• **Listed records**:
▬▬▬▬▬▬▬▬▬▬
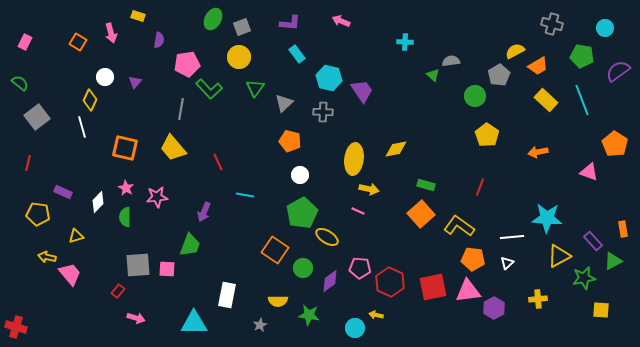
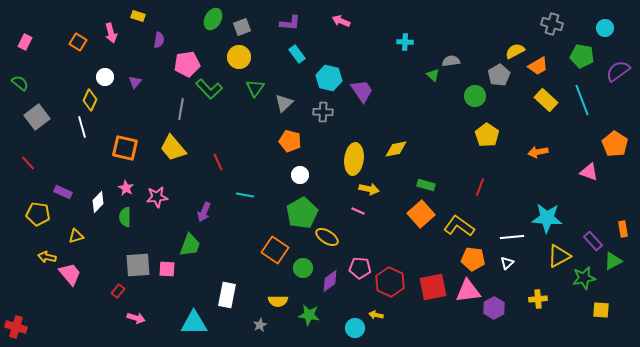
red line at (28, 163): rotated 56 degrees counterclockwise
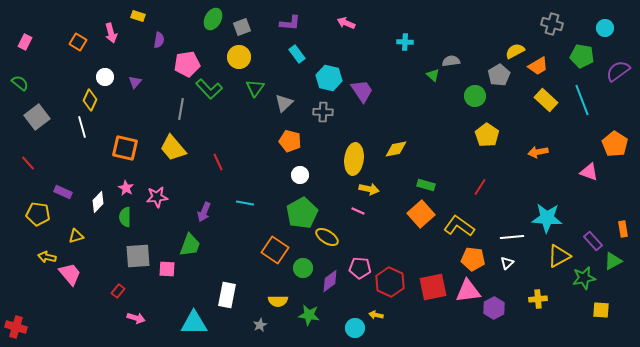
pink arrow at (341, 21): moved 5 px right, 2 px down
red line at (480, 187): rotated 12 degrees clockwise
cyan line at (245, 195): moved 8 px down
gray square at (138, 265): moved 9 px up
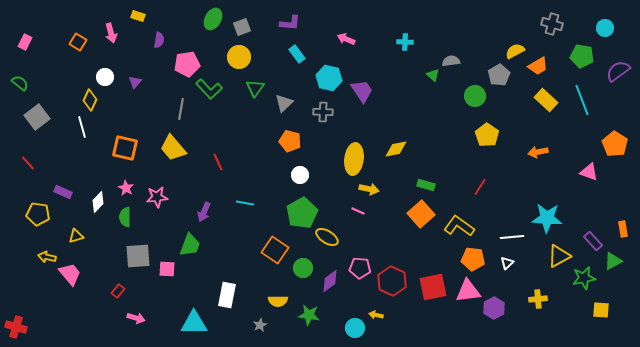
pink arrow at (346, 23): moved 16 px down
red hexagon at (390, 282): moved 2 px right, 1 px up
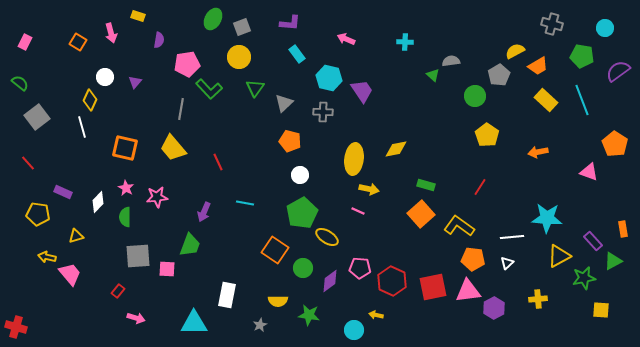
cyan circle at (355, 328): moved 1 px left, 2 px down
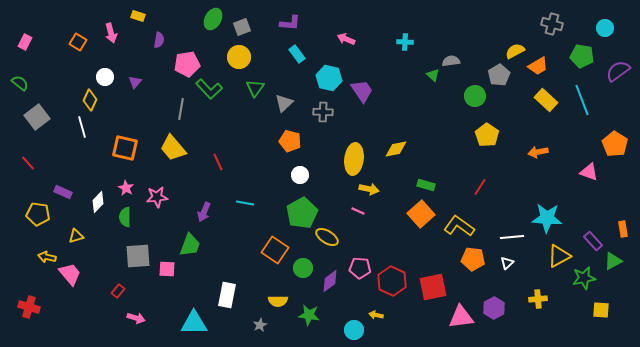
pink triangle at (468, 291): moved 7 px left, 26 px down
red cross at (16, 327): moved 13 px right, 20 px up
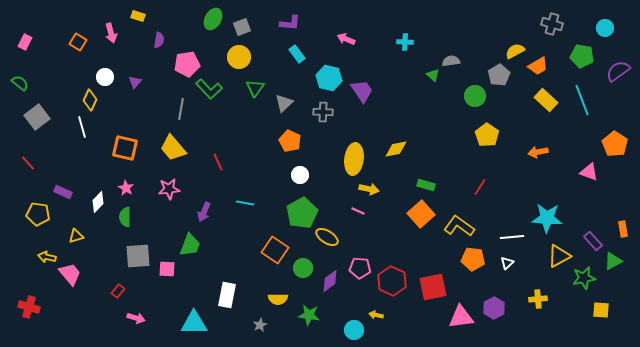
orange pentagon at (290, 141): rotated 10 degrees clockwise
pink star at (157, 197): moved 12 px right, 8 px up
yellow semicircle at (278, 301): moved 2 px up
▬▬▬▬▬▬▬▬▬▬
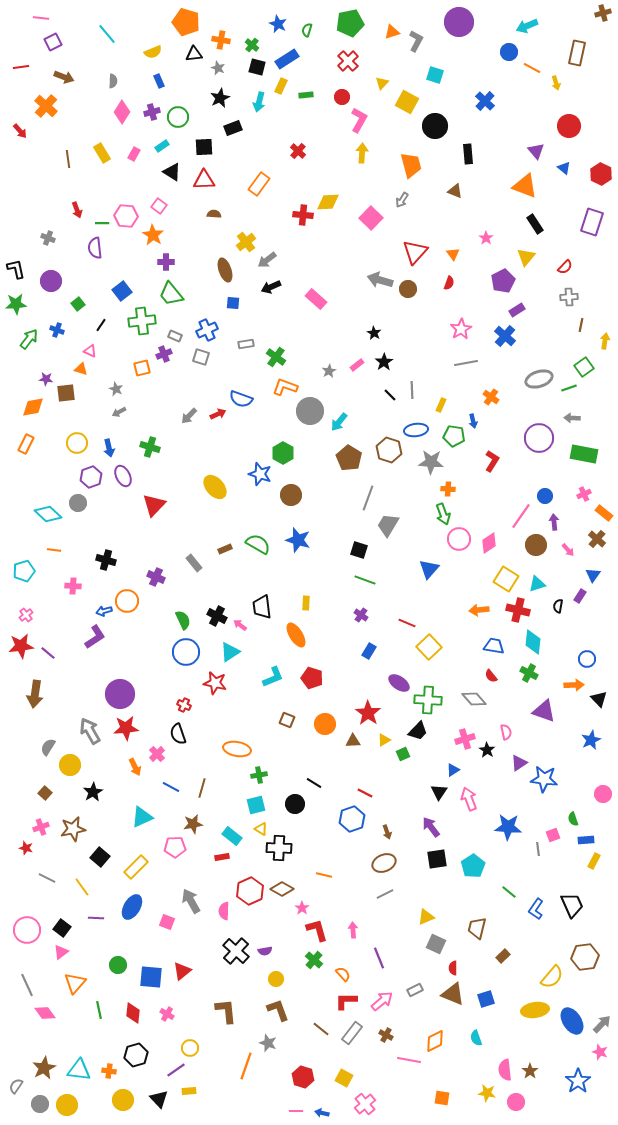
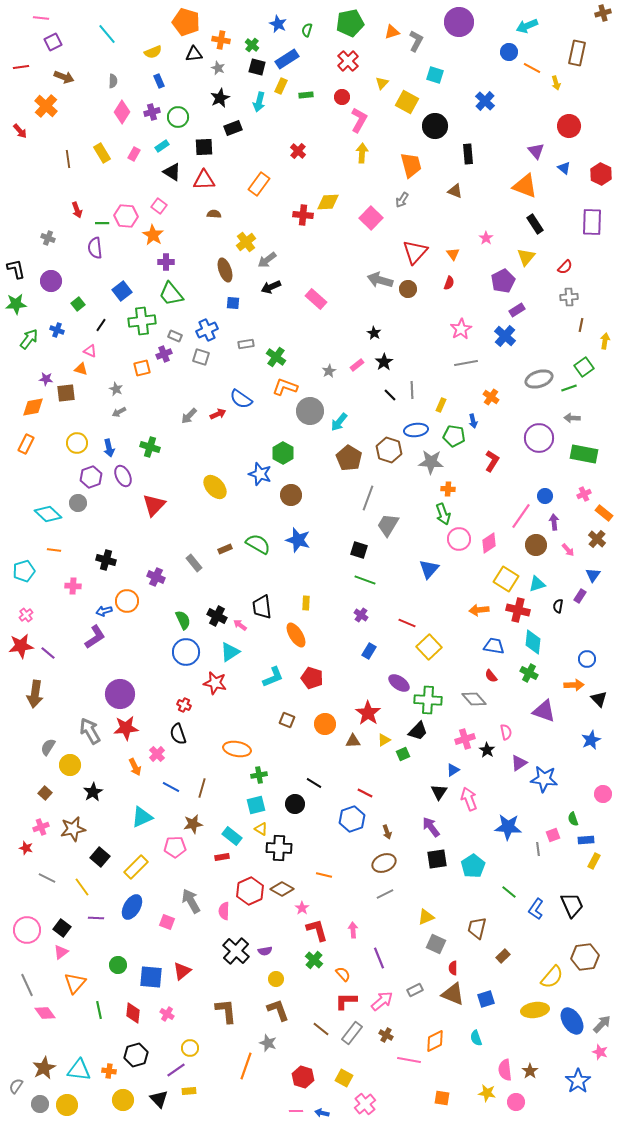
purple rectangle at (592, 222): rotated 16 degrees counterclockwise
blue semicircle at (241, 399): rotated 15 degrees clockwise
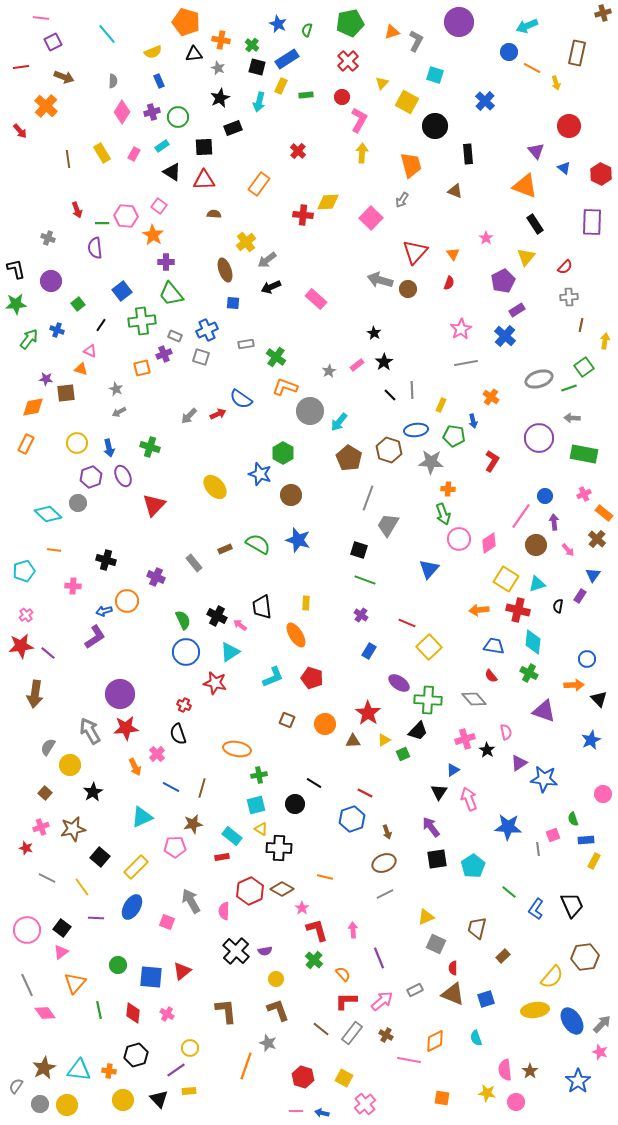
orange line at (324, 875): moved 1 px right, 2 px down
▬▬▬▬▬▬▬▬▬▬
• **Your instructions**:
Show every line of the material above that contains the word "down", reproducing each such line in full.

• **Solution to this exercise**:
pink arrow at (341, 21): moved 5 px right, 2 px down
cyan line at (245, 195): moved 8 px down
pink arrow at (346, 23): moved 16 px down
cyan circle at (355, 328): moved 1 px left, 2 px down
pink triangle at (468, 291): moved 7 px left, 26 px down
orange line at (324, 875): moved 1 px right, 2 px down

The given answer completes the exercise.